--- Input data ---

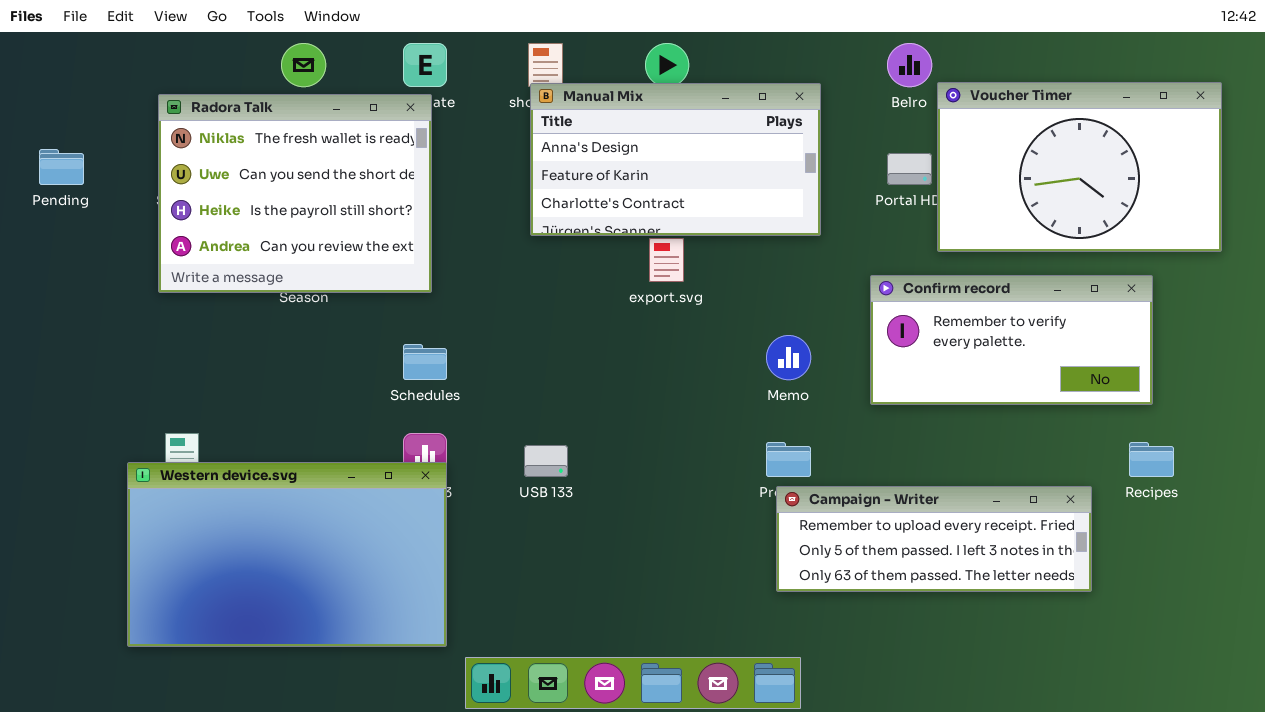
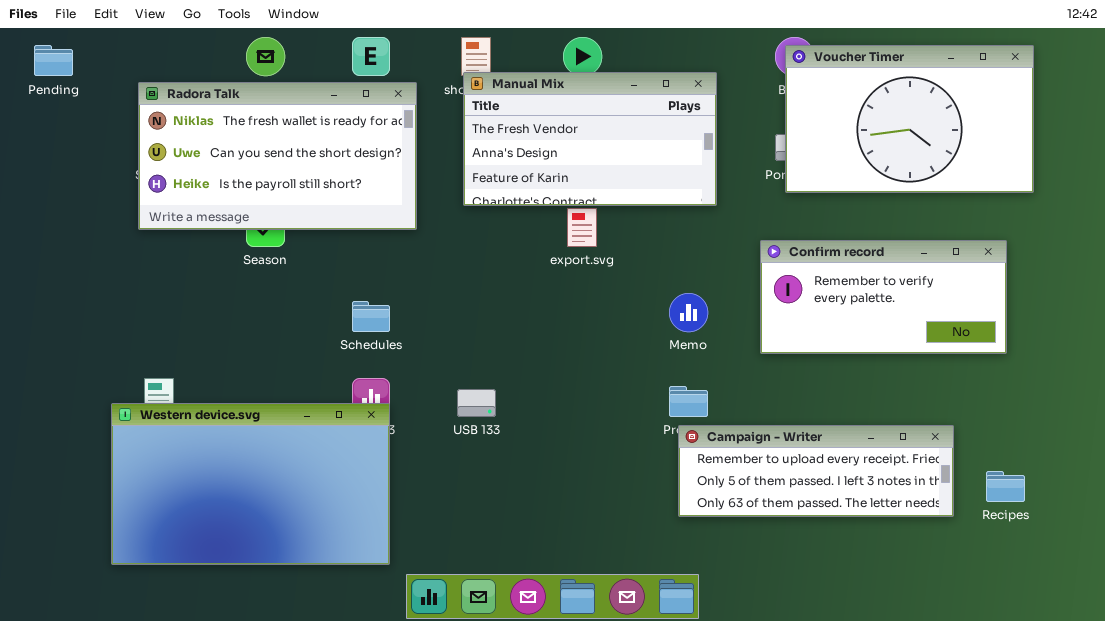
Voucher Timer: [937,82,1222,252] -> [785,45,1034,193], moved
Manual Mix: [530,83,821,236] -> [463,72,717,206], scrolled up 1 row
Radora Talk: [158,94,432,293] -> [138,82,417,230], resized
Pending: [39,149,84,185] -> [34,45,73,76], moved
Recipes: [1129,442,1174,477] -> [986,471,1025,502], moved

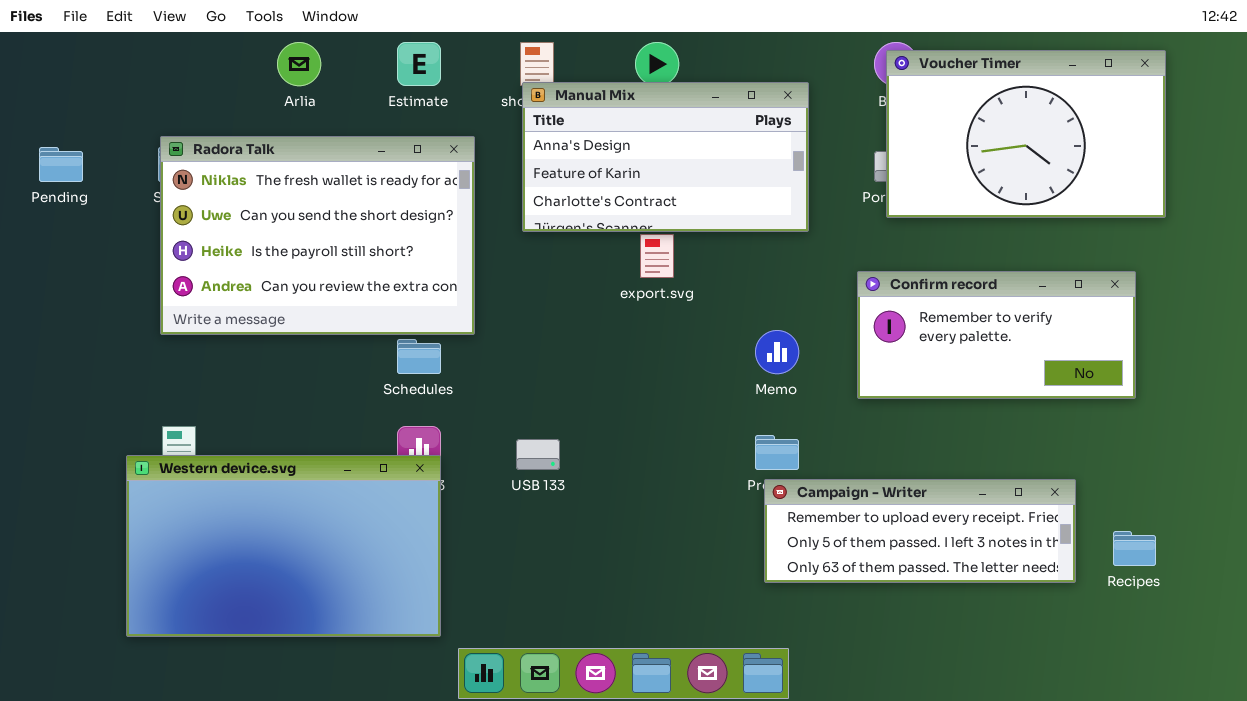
Pending: [34,45,73,76] -> [39,147,83,182], moved
Manual Mix: [463,72,717,206] -> [522,82,809,232], scrolled down 1 row
Radora Talk: [138,82,417,230] -> [160,136,475,335], moved, resized

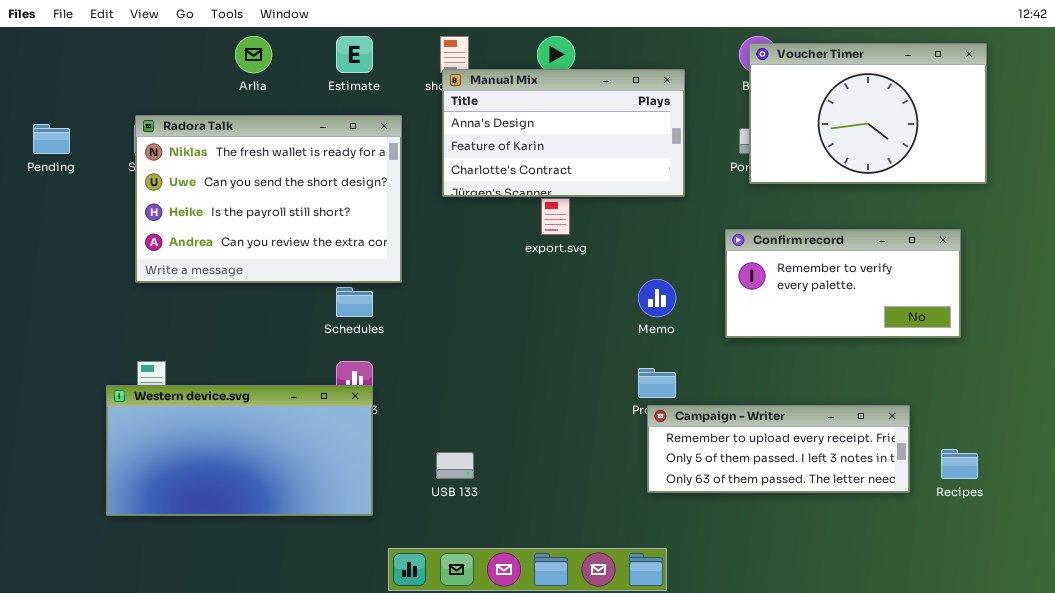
USB 133: [516,439,560,470] -> [436,452,474,479], moved
Western device.svg: [126,455,441,637] -> [106,385,373,516], resized

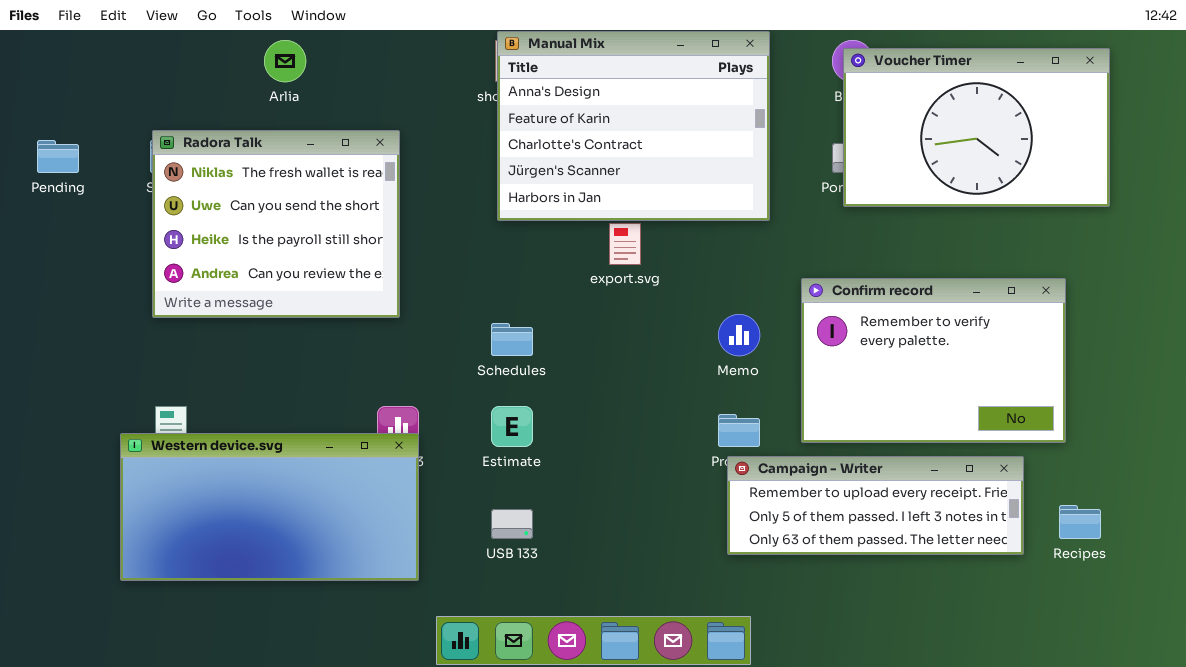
Estimate: [336,36,373,73] -> [491,406,533,447], moved
Manual Mix: [442,69,685,197] -> [497,31,770,221], resized
Radora Talk: [135,115,402,283] -> [152,130,400,318], resized
Confirm record: [725,229,961,338] -> [801,278,1066,443], moved, resized
Schedules: [336,287,373,317] -> [491,323,533,356], moved

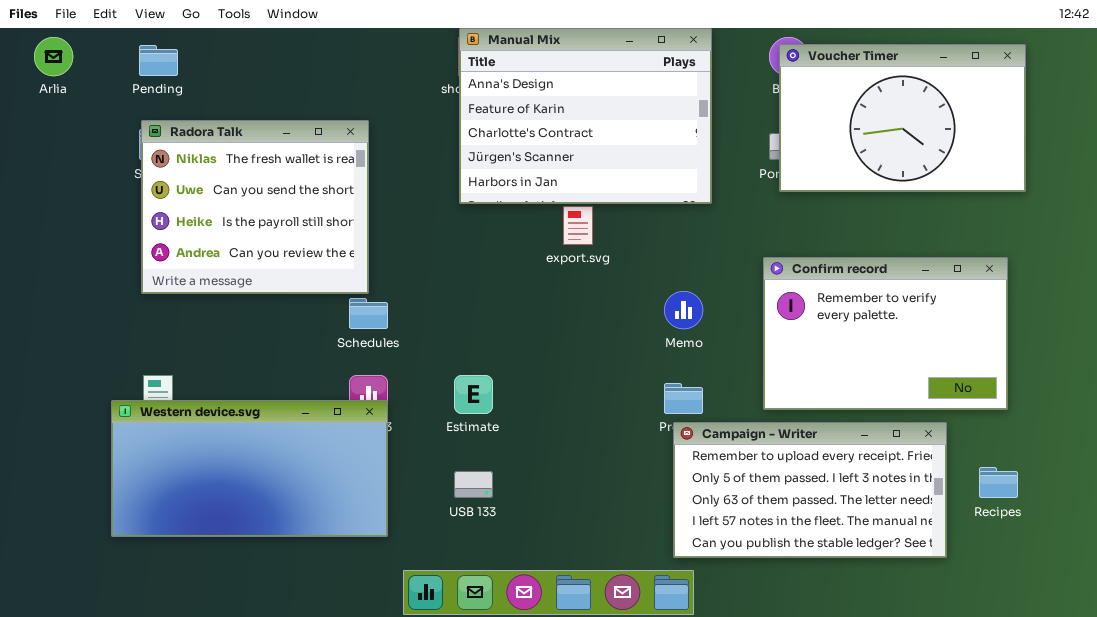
Arlia: [264,40,306,82] -> [34,37,73,76], moved
Pending: [37,140,79,173] -> [139,45,178,76], moved
Confirm record: [801,278,1066,443] -> [763,257,1008,410], moved
Schedules: [491,323,533,356] -> [349,298,388,329], moved
Campaign - Writer: [727,456,1024,555] -> [673,422,947,558], resized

---

**What you need to do**. Quote all the lines above exactly as given. Do not include the pictures.

**Task result**.
Voucher Timer: [937,82,1222,252] -> [785,45,1034,193], moved
Manual Mix: [530,83,821,236] -> [463,72,717,206], scrolled up 1 row
Radora Talk: [158,94,432,293] -> [138,82,417,230], resized
Pending: [39,149,84,185] -> [34,45,73,76], moved
Recipes: [1129,442,1174,477] -> [986,471,1025,502], moved

Pending: [34,45,73,76] -> [39,147,83,182], moved
Manual Mix: [463,72,717,206] -> [522,82,809,232], scrolled down 1 row
Radora Talk: [138,82,417,230] -> [160,136,475,335], moved, resized

USB 133: [516,439,560,470] -> [436,452,474,479], moved
Western device.svg: [126,455,441,637] -> [106,385,373,516], resized

Estimate: [336,36,373,73] -> [491,406,533,447], moved
Manual Mix: [442,69,685,197] -> [497,31,770,221], resized
Radora Talk: [135,115,402,283] -> [152,130,400,318], resized
Confirm record: [725,229,961,338] -> [801,278,1066,443], moved, resized
Schedules: [336,287,373,317] -> [491,323,533,356], moved

Arlia: [264,40,306,82] -> [34,37,73,76], moved
Pending: [37,140,79,173] -> [139,45,178,76], moved
Confirm record: [801,278,1066,443] -> [763,257,1008,410], moved
Schedules: [491,323,533,356] -> [349,298,388,329], moved
Campaign - Writer: [727,456,1024,555] -> [673,422,947,558], resized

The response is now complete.